GOAL: Everything from the line containing "Mask anything matching" to the final line of the records below should be given again exactly, and nothing else.

Saved data entries
------------------------------------------------------------

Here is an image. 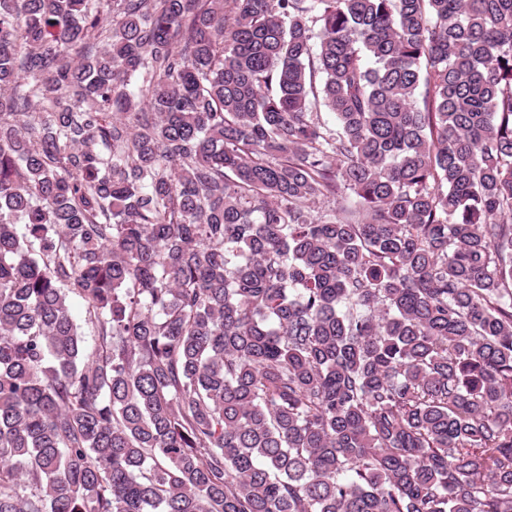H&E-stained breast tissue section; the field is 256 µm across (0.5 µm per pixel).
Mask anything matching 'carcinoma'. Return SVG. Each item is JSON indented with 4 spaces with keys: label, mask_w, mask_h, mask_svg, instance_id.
<instances>
[{
    "label": "carcinoma",
    "mask_w": 512,
    "mask_h": 512,
    "mask_svg": "<svg viewBox=\"0 0 512 512\" xmlns=\"http://www.w3.org/2000/svg\"><path fill=\"white\" fill-rule=\"evenodd\" d=\"M0 512H512V0H0Z\"/></svg>",
    "instance_id": "obj_1"
}]
</instances>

------------------------------------------------------------

ANSWER FOR THIS EXERCISE:
Mask anything matching 'carcinoma'. Return SVG. Each item is JSON indented with 4 spaces with keys: label, mask_w, mask_h, mask_svg, instance_id.
<instances>
[{
    "label": "carcinoma",
    "mask_w": 512,
    "mask_h": 512,
    "mask_svg": "<svg viewBox=\"0 0 512 512\" xmlns=\"http://www.w3.org/2000/svg\"><path fill=\"white\" fill-rule=\"evenodd\" d=\"M0 512H512V0H0Z\"/></svg>",
    "instance_id": "obj_1"
}]
</instances>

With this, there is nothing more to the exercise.